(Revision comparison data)
——————————

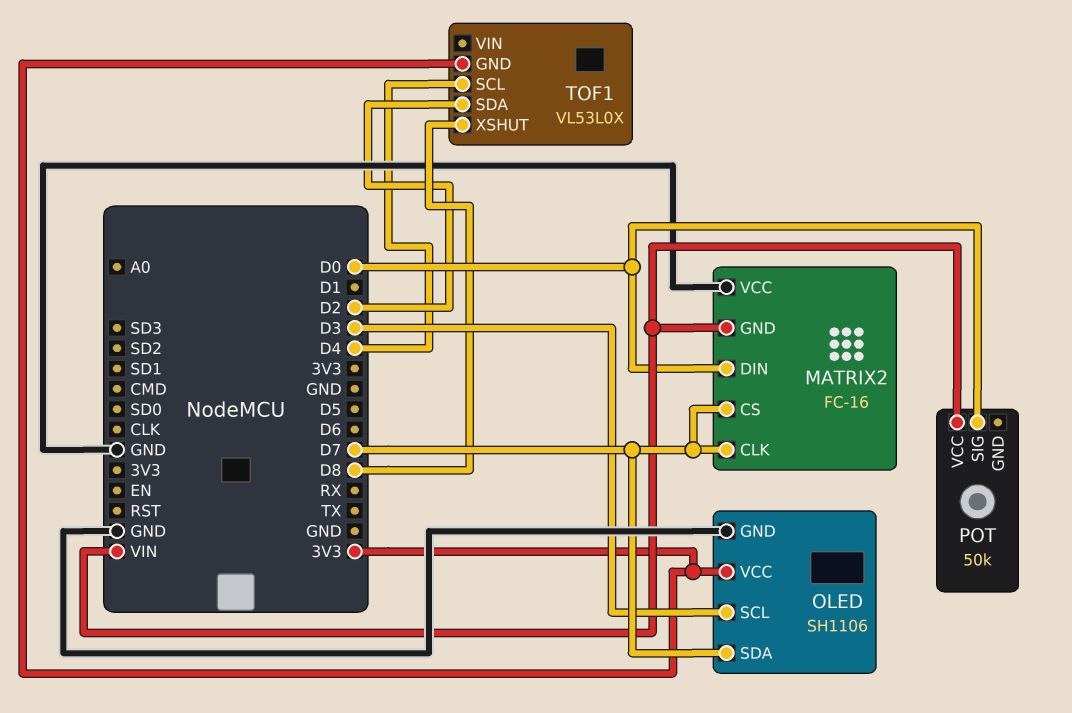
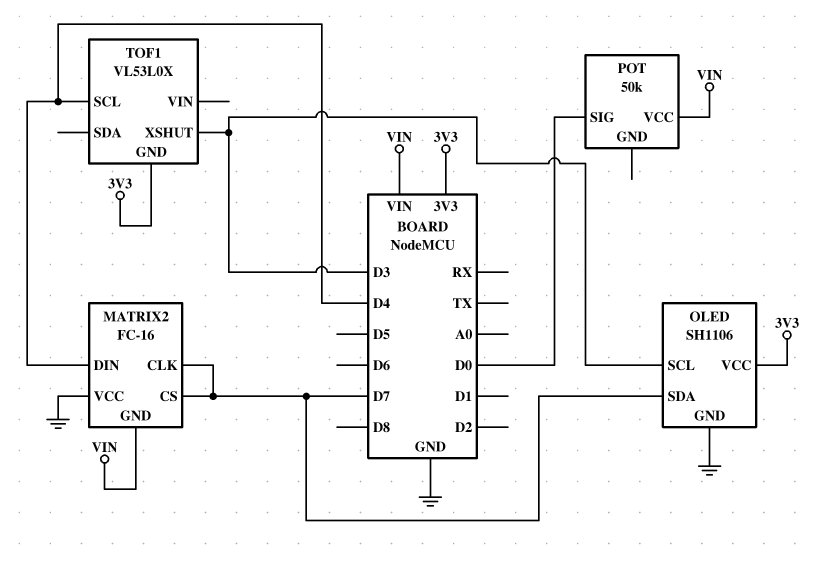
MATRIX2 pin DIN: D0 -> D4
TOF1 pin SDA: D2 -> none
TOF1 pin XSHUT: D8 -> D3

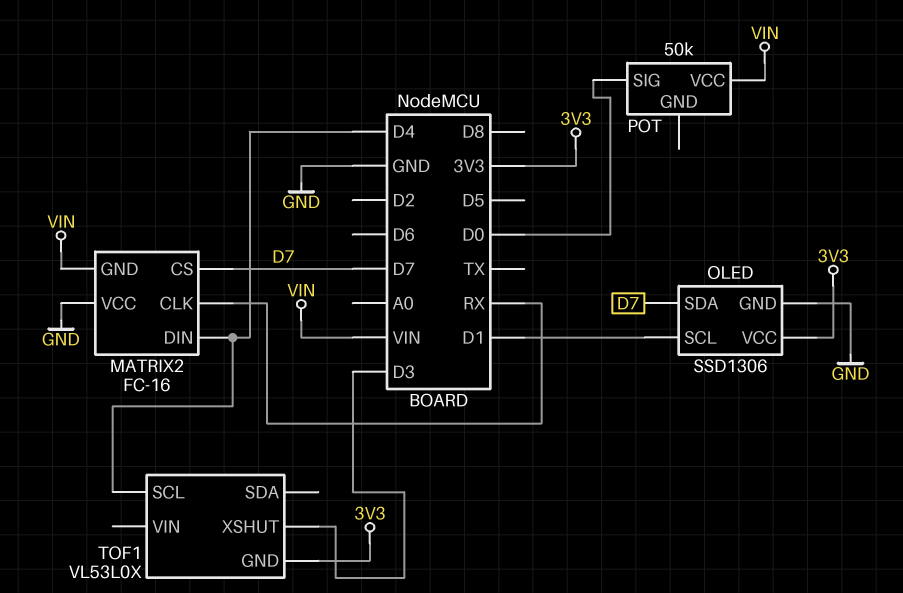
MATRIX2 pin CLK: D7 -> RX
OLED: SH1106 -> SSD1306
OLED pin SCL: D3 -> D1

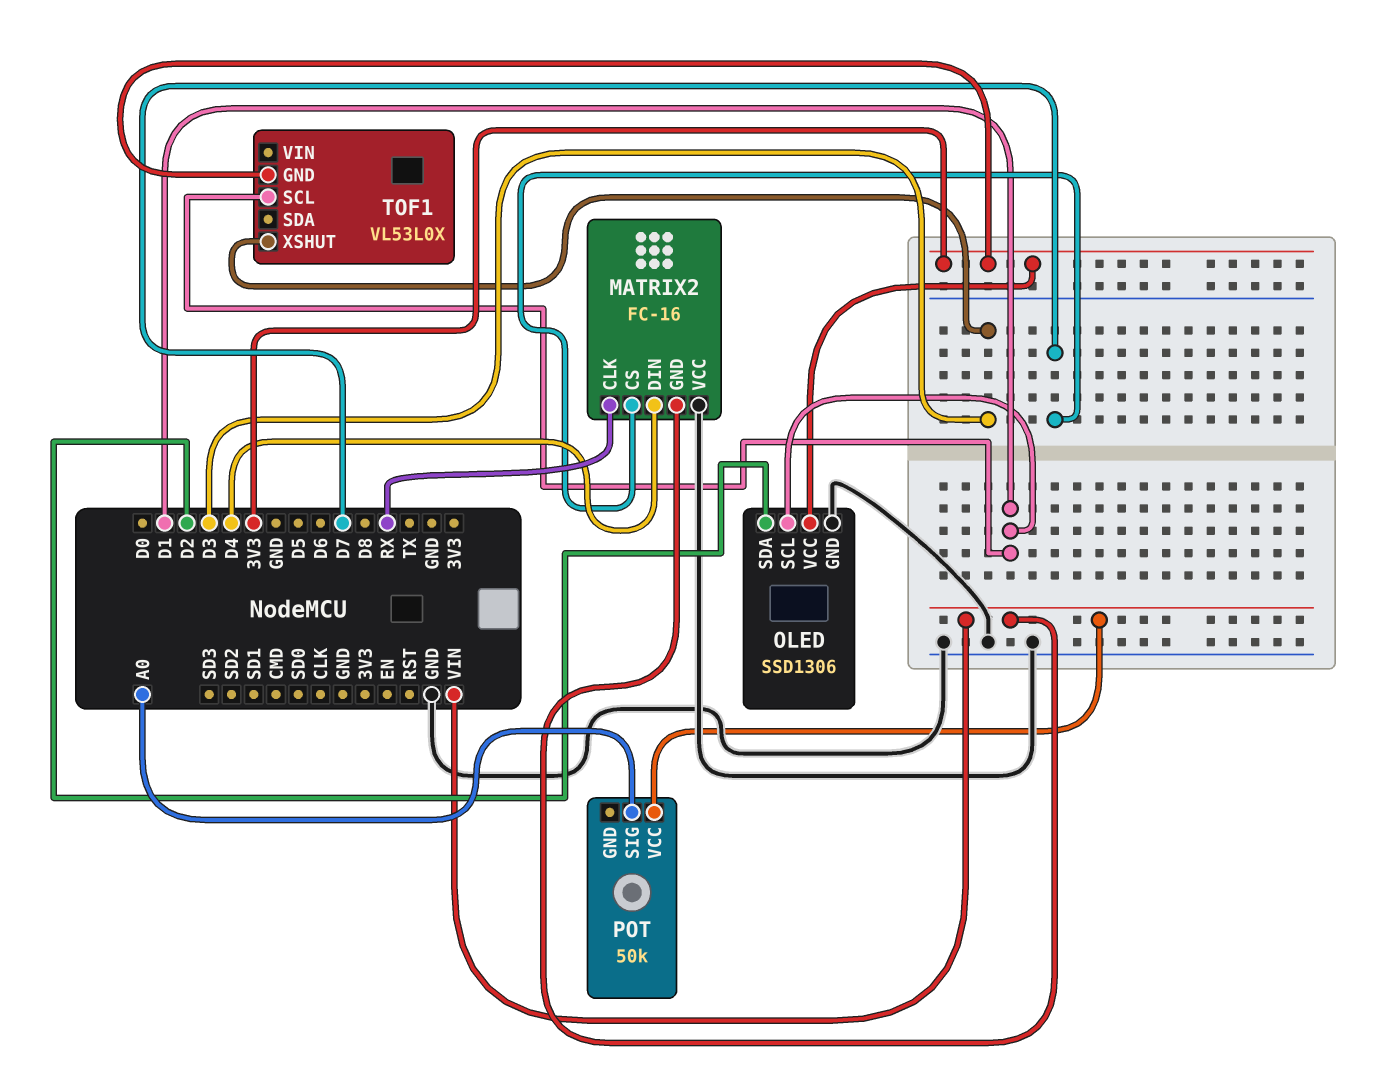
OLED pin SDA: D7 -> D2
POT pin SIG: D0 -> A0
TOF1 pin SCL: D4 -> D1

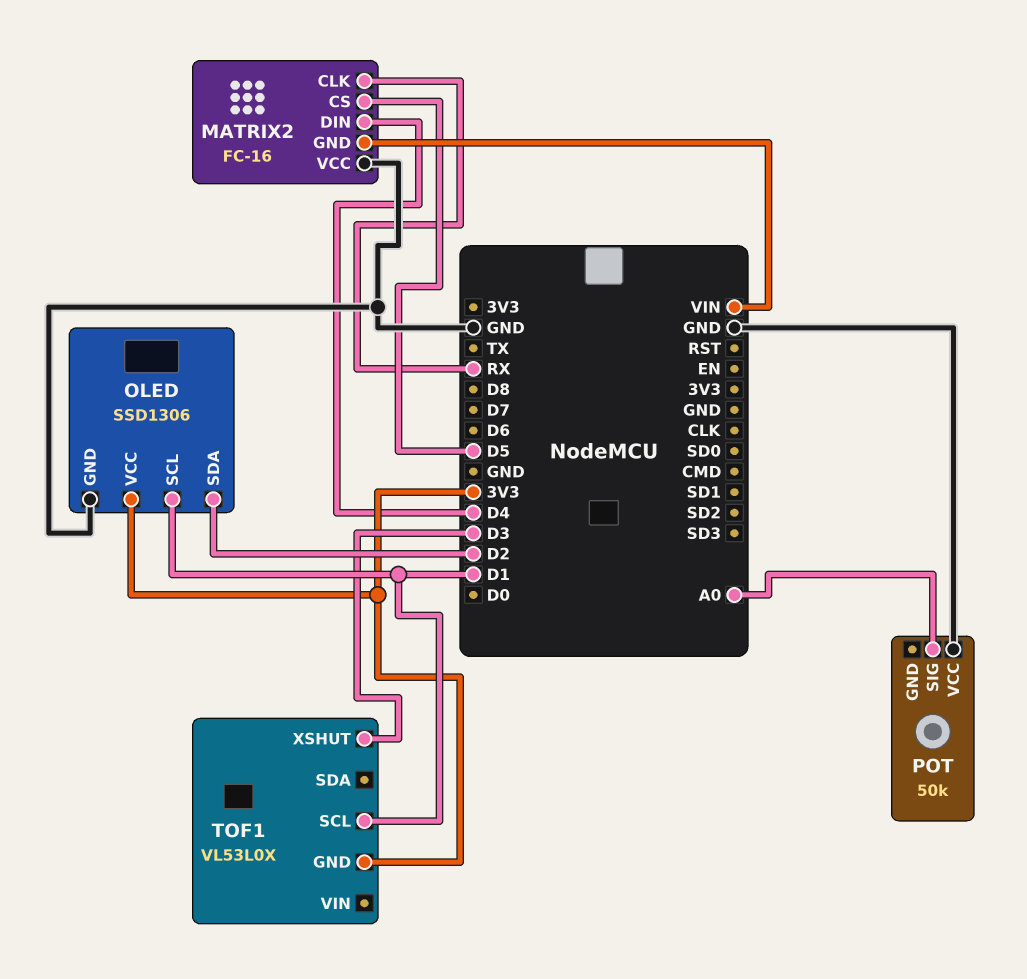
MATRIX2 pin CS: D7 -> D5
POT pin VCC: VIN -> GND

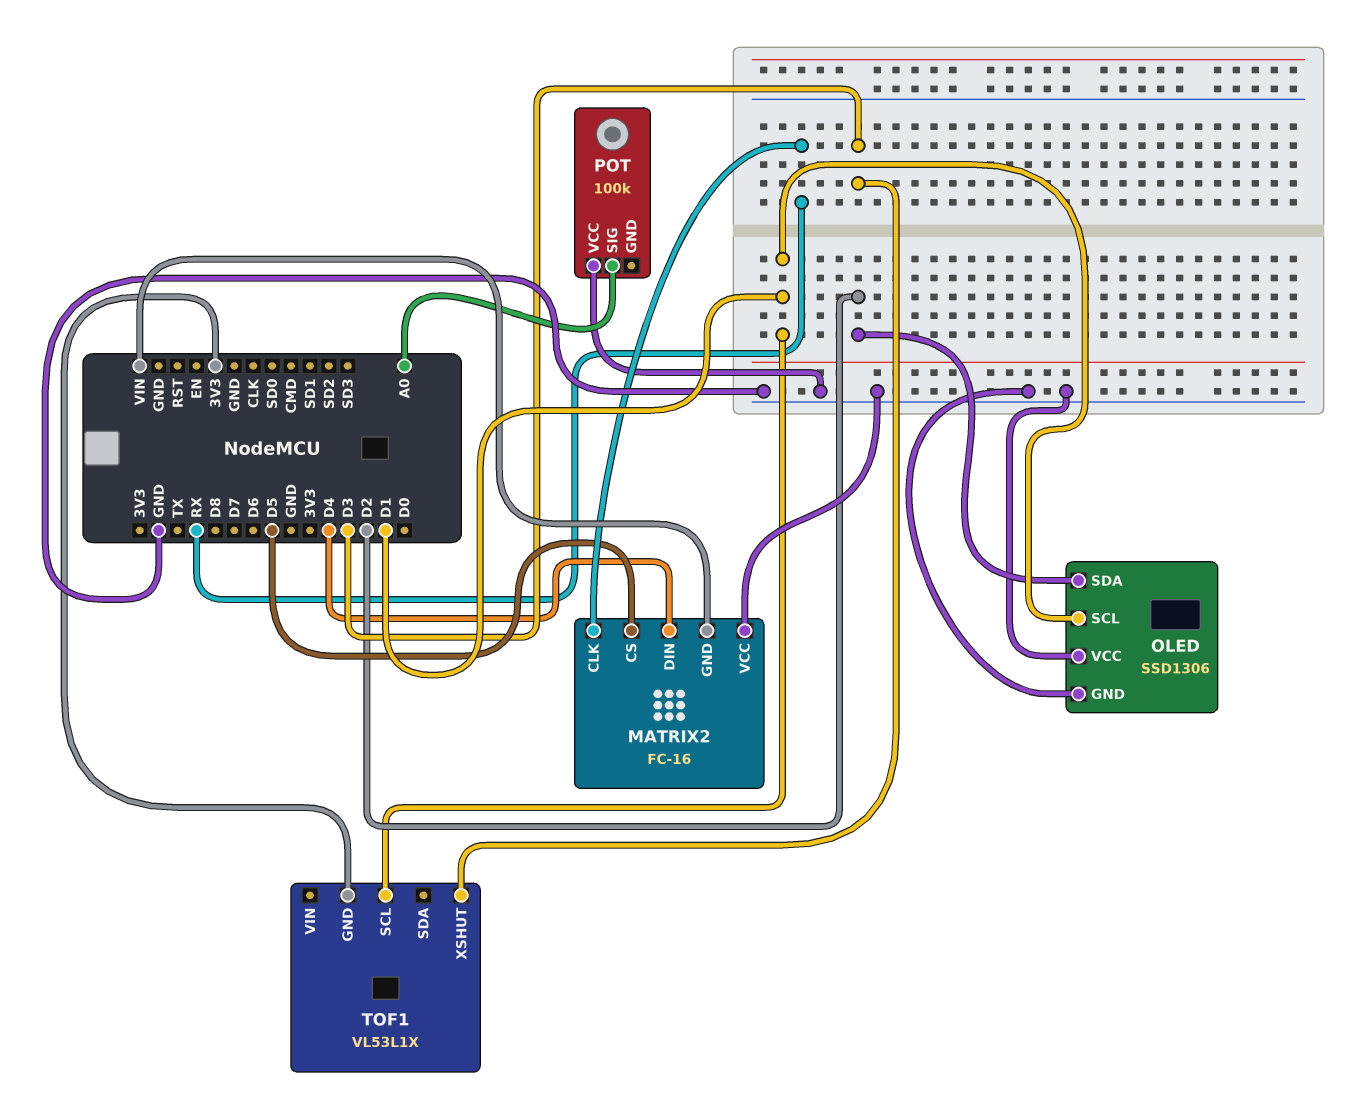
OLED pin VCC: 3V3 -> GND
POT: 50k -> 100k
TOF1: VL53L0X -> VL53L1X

——————————

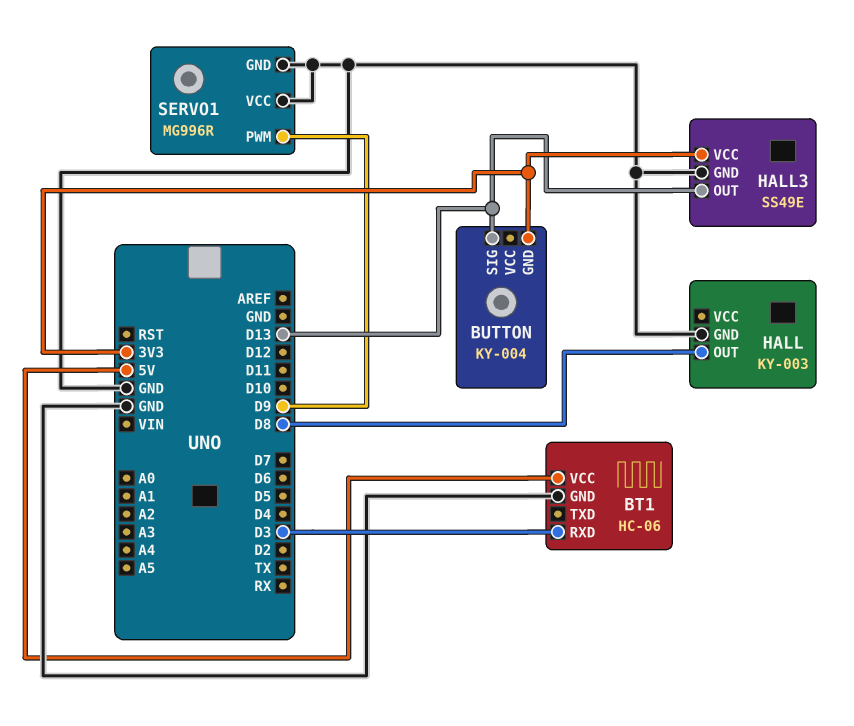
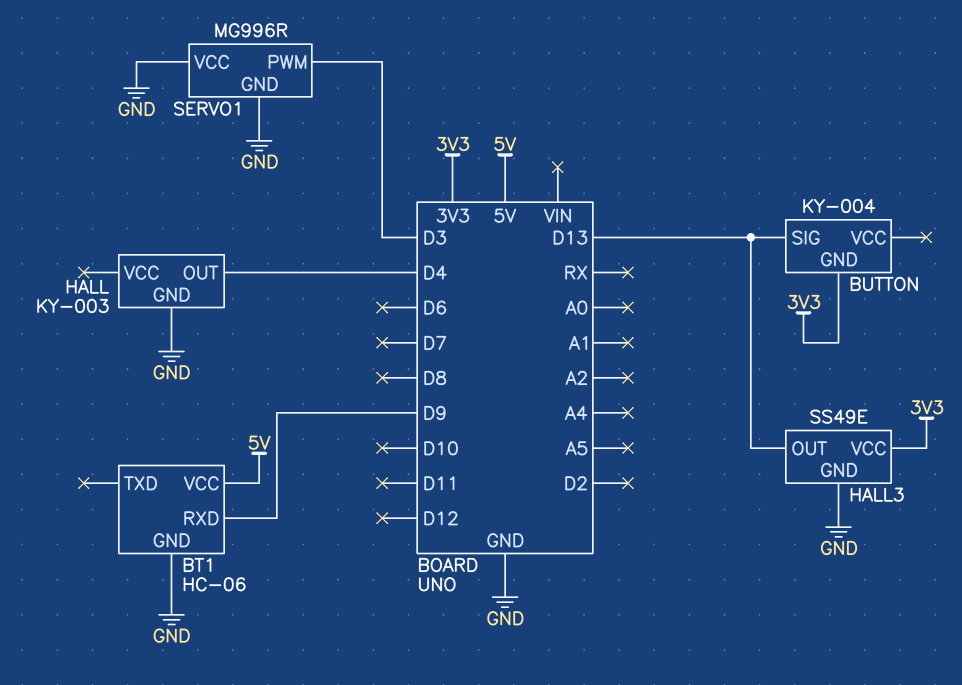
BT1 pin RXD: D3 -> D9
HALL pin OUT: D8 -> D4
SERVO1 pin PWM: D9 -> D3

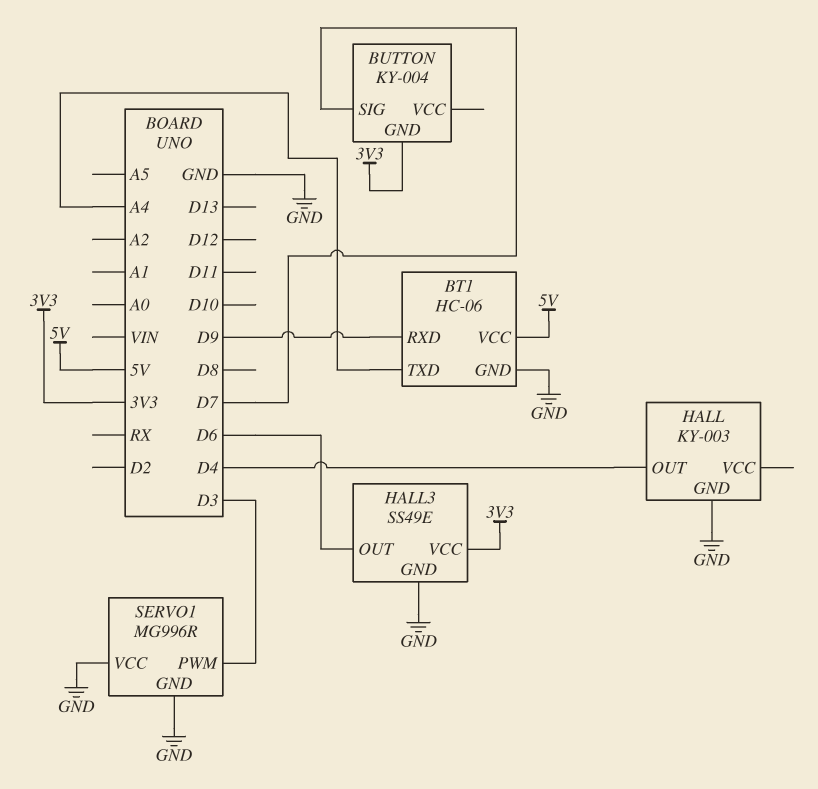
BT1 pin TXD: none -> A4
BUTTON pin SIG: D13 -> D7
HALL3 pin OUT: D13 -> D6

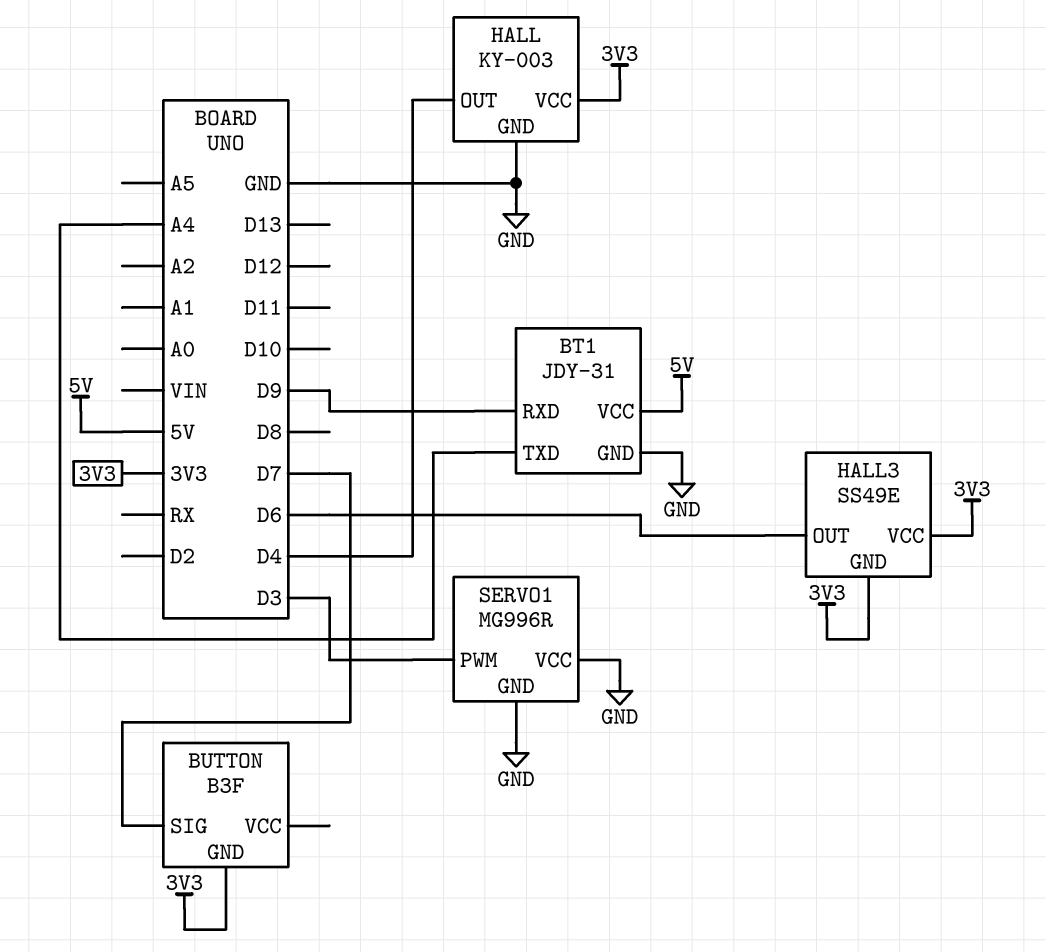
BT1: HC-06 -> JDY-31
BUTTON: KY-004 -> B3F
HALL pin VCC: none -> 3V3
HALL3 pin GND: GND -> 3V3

——————————

▶ Exercise instructions: Only the lines above from the one containing "MATRIX2 pin DIN: D0 -> D4" through the one containing "TOF1: VL53L0X -> VL53L1X" should be returned, verbatim and inclusive, with pictures excluded.

▶ Solution below:
MATRIX2 pin DIN: D0 -> D4
TOF1 pin SDA: D2 -> none
TOF1 pin XSHUT: D8 -> D3

MATRIX2 pin CLK: D7 -> RX
OLED: SH1106 -> SSD1306
OLED pin SCL: D3 -> D1

OLED pin SDA: D7 -> D2
POT pin SIG: D0 -> A0
TOF1 pin SCL: D4 -> D1

MATRIX2 pin CS: D7 -> D5
POT pin VCC: VIN -> GND

OLED pin VCC: 3V3 -> GND
POT: 50k -> 100k
TOF1: VL53L0X -> VL53L1X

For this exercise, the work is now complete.